**WORK INSTRUCTIONS**
Transcribe each line below verbatim; pictures excluded.

### RECORDS FOR THIS EXERCISE ###

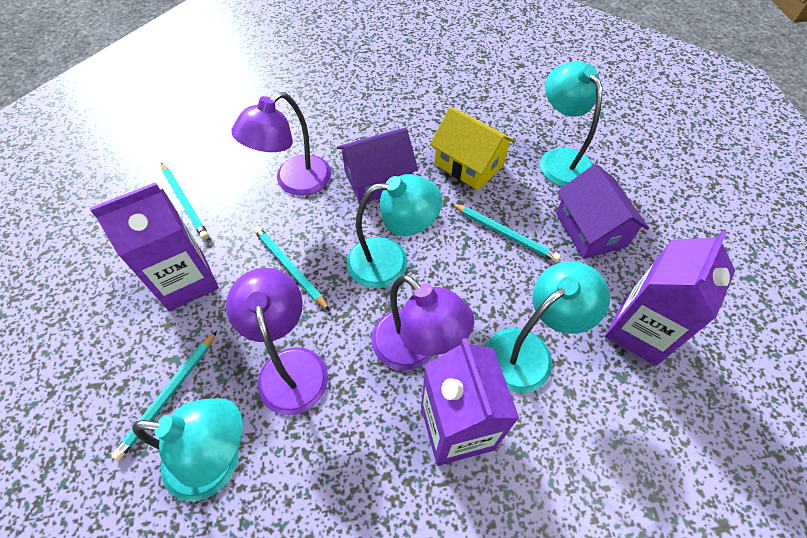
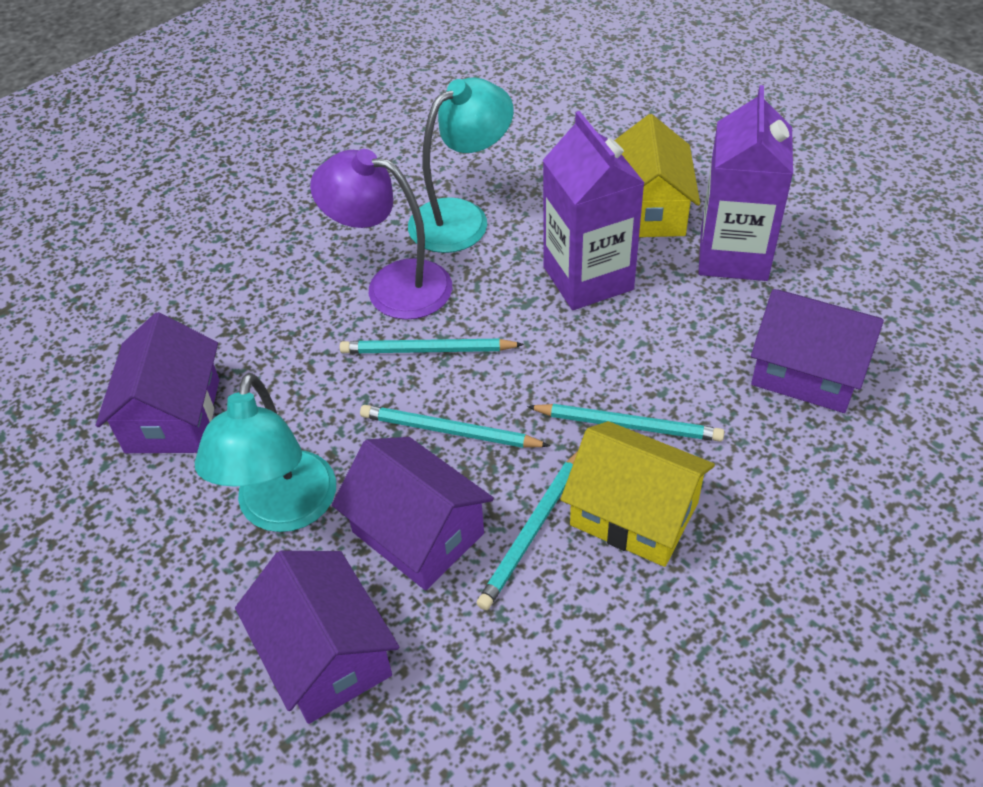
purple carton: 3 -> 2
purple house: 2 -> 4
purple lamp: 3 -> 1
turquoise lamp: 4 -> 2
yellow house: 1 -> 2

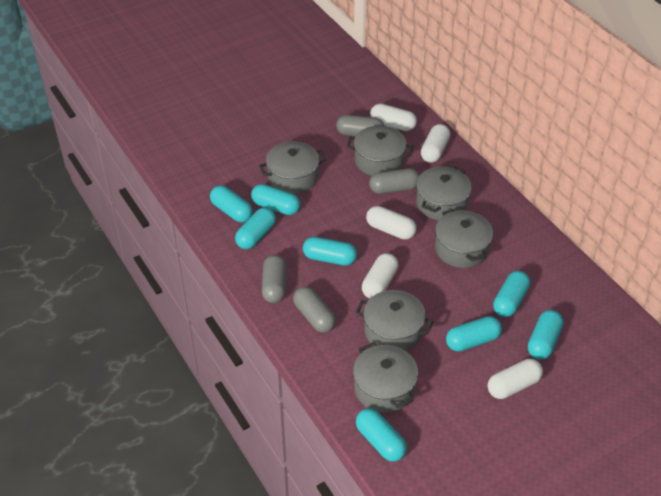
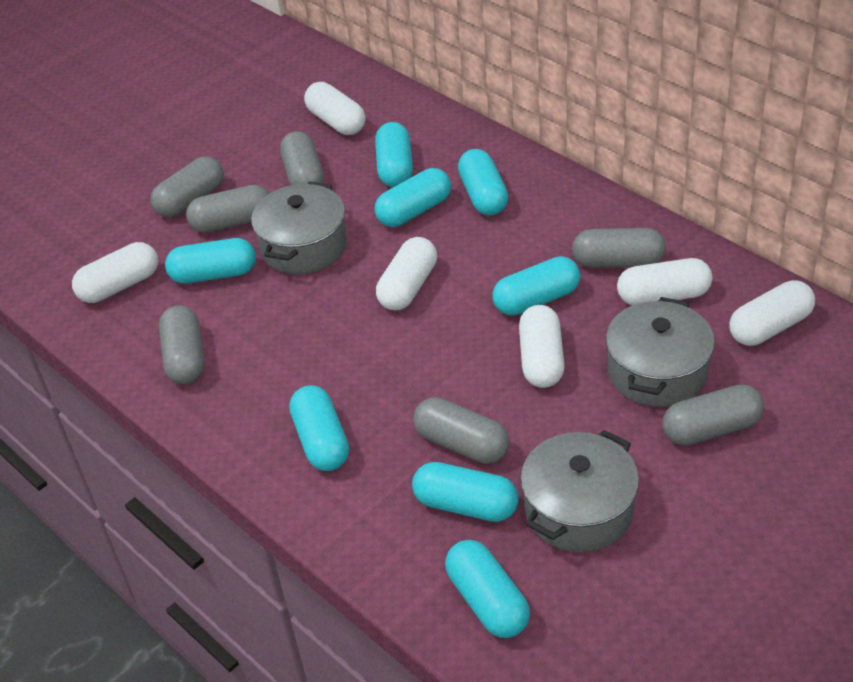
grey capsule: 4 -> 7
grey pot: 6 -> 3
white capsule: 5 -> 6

###

**REPLY TO THE EXERCISE**
purple carton: 3 -> 2
purple house: 2 -> 4
purple lamp: 3 -> 1
turquoise lamp: 4 -> 2
yellow house: 1 -> 2

grey capsule: 4 -> 7
grey pot: 6 -> 3
white capsule: 5 -> 6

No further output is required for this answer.